# Exercise inputs:
>>>
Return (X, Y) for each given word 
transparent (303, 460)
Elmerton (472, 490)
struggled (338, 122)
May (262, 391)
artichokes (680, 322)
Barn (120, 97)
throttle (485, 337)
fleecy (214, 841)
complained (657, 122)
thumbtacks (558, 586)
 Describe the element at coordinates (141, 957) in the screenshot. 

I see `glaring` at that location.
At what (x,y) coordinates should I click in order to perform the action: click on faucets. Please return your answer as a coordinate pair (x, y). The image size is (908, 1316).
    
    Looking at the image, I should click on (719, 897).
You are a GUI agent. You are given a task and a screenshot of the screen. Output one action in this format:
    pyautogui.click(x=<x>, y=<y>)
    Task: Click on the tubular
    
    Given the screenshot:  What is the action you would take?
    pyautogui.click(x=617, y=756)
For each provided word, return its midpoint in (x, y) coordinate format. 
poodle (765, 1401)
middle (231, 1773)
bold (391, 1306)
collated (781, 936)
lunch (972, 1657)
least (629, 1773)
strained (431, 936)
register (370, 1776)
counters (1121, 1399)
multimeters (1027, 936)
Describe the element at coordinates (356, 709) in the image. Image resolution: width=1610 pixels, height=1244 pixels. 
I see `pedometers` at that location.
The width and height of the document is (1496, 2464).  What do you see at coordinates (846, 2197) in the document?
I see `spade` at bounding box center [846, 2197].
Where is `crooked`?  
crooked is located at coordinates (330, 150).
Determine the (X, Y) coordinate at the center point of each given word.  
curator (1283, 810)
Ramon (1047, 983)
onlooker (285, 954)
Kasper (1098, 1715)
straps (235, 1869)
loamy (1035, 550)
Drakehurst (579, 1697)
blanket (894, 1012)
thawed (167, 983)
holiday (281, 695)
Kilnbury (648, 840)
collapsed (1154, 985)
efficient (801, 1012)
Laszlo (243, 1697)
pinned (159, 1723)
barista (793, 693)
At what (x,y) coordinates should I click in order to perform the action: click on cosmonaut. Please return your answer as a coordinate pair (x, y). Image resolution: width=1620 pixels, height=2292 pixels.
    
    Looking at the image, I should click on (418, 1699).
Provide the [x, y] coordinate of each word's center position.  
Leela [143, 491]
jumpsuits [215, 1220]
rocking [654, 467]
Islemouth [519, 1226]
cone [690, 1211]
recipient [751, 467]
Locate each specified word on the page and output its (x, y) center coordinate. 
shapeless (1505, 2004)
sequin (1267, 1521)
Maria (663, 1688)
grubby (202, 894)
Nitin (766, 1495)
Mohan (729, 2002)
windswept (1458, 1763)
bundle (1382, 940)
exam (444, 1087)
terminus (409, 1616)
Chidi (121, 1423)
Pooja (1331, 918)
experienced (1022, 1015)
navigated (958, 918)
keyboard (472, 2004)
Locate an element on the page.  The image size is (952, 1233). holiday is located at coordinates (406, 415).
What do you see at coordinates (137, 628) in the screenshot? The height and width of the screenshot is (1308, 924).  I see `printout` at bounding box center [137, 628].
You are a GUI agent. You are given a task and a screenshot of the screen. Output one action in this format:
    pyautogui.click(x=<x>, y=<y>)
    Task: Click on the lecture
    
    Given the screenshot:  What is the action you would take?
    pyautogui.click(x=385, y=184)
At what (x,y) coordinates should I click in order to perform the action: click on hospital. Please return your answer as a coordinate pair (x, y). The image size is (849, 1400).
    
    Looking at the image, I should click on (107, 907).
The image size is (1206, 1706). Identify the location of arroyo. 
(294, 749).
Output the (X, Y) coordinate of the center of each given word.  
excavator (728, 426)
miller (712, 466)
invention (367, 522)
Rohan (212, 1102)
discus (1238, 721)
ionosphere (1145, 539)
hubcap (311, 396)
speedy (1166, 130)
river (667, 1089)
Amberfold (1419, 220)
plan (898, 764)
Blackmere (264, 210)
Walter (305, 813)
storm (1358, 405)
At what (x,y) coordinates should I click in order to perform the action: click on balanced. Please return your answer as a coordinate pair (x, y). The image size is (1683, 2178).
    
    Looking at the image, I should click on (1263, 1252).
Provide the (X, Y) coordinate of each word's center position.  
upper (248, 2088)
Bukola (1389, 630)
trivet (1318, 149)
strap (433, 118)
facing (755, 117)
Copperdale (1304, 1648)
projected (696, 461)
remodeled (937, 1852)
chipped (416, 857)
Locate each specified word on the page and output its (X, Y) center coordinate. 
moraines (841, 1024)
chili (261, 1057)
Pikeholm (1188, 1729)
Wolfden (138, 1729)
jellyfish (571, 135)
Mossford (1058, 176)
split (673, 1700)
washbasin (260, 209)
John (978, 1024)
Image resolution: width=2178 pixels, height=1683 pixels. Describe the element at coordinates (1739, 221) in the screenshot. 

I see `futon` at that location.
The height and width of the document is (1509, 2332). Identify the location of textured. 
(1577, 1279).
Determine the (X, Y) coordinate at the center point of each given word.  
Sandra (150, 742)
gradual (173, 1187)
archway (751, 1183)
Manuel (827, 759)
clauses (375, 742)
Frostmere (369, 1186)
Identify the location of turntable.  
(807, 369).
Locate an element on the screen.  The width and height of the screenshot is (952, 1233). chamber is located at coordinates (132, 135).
<<<
# What you have to do:
Swap every occurrence of "Describe the element" in the lines above for "Name the element", and leave the rest of the lines unchanged.

# Solution for this exercise:
Return (X, Y) for each given word 
transparent (303, 460)
Elmerton (472, 490)
struggled (338, 122)
May (262, 391)
artichokes (680, 322)
Barn (120, 97)
throttle (485, 337)
fleecy (214, 841)
complained (657, 122)
thumbtacks (558, 586)
 Name the element at coordinates (141, 957) in the screenshot. 

I see `glaring` at that location.
At what (x,y) coordinates should I click in order to perform the action: click on faucets. Please return your answer as a coordinate pair (x, y). The image size is (908, 1316).
    
    Looking at the image, I should click on (719, 897).
You are a GUI agent. You are given a task and a screenshot of the screen. Output one action in this format:
    pyautogui.click(x=<x>, y=<y>)
    Task: Click on the tubular
    
    Given the screenshot:  What is the action you would take?
    pyautogui.click(x=617, y=756)
For each provided word, return its midpoint in (x, y) coordinate format. 
poodle (765, 1401)
middle (231, 1773)
bold (391, 1306)
collated (781, 936)
lunch (972, 1657)
least (629, 1773)
strained (431, 936)
register (370, 1776)
counters (1121, 1399)
multimeters (1027, 936)
Name the element at coordinates (356, 709) in the image. Image resolution: width=1610 pixels, height=1244 pixels. 
I see `pedometers` at that location.
The width and height of the document is (1496, 2464).  What do you see at coordinates (846, 2197) in the document?
I see `spade` at bounding box center [846, 2197].
Where is `crooked`?  
crooked is located at coordinates (330, 150).
Determine the (X, Y) coordinate at the center point of each given word.  
curator (1283, 810)
Ramon (1047, 983)
onlooker (285, 954)
Kasper (1098, 1715)
straps (235, 1869)
loamy (1035, 550)
Drakehurst (579, 1697)
blanket (894, 1012)
thawed (167, 983)
holiday (281, 695)
Kilnbury (648, 840)
collapsed (1154, 985)
efficient (801, 1012)
Laszlo (243, 1697)
pinned (159, 1723)
barista (793, 693)
At what (x,y) coordinates should I click in order to perform the action: click on cosmonaut. Please return your answer as a coordinate pair (x, y). Image resolution: width=1620 pixels, height=2292 pixels.
    
    Looking at the image, I should click on (418, 1699).
Provide the [x, y] coordinate of each word's center position.  
Leela [143, 491]
jumpsuits [215, 1220]
rocking [654, 467]
Islemouth [519, 1226]
cone [690, 1211]
recipient [751, 467]
Locate each specified word on the page and output its (x, y) center coordinate. 
shapeless (1505, 2004)
sequin (1267, 1521)
Maria (663, 1688)
grubby (202, 894)
Nitin (766, 1495)
Mohan (729, 2002)
windswept (1458, 1763)
bundle (1382, 940)
exam (444, 1087)
terminus (409, 1616)
Chidi (121, 1423)
Pooja (1331, 918)
experienced (1022, 1015)
navigated (958, 918)
keyboard (472, 2004)
Locate an element on the page.  The image size is (952, 1233). holiday is located at coordinates (406, 415).
What do you see at coordinates (137, 628) in the screenshot? The height and width of the screenshot is (1308, 924).  I see `printout` at bounding box center [137, 628].
You are a GUI agent. You are given a task and a screenshot of the screen. Output one action in this format:
    pyautogui.click(x=<x>, y=<y>)
    Task: Click on the lecture
    
    Given the screenshot:  What is the action you would take?
    pyautogui.click(x=385, y=184)
At what (x,y) coordinates should I click in order to perform the action: click on hospital. Please return your answer as a coordinate pair (x, y). The image size is (849, 1400).
    
    Looking at the image, I should click on (107, 907).
The image size is (1206, 1706). Identify the location of arroyo. 
(294, 749).
Output the (X, Y) coordinate of the center of each given word.  
excavator (728, 426)
miller (712, 466)
invention (367, 522)
Rohan (212, 1102)
discus (1238, 721)
ionosphere (1145, 539)
hubcap (311, 396)
speedy (1166, 130)
river (667, 1089)
Amberfold (1419, 220)
plan (898, 764)
Blackmere (264, 210)
Walter (305, 813)
storm (1358, 405)
At what (x,y) coordinates should I click in order to perform the action: click on balanced. Please return your answer as a coordinate pair (x, y). The image size is (1683, 2178).
    
    Looking at the image, I should click on (1263, 1252).
Provide the (X, Y) coordinate of each word's center position.  
upper (248, 2088)
Bukola (1389, 630)
trivet (1318, 149)
strap (433, 118)
facing (755, 117)
Copperdale (1304, 1648)
projected (696, 461)
remodeled (937, 1852)
chipped (416, 857)
Locate each specified word on the page and output its (X, Y) center coordinate. 
moraines (841, 1024)
chili (261, 1057)
Pikeholm (1188, 1729)
Wolfden (138, 1729)
jellyfish (571, 135)
Mossford (1058, 176)
split (673, 1700)
washbasin (260, 209)
John (978, 1024)
Image resolution: width=2178 pixels, height=1683 pixels. Name the element at coordinates (1739, 221) in the screenshot. 

I see `futon` at that location.
The height and width of the document is (1509, 2332). Identify the location of textured. 
(1577, 1279).
Determine the (X, Y) coordinate at the center point of each given word.  
Sandra (150, 742)
gradual (173, 1187)
archway (751, 1183)
Manuel (827, 759)
clauses (375, 742)
Frostmere (369, 1186)
Identify the location of turntable.  
(807, 369).
Locate an element on the screen.  The width and height of the screenshot is (952, 1233). chamber is located at coordinates (132, 135).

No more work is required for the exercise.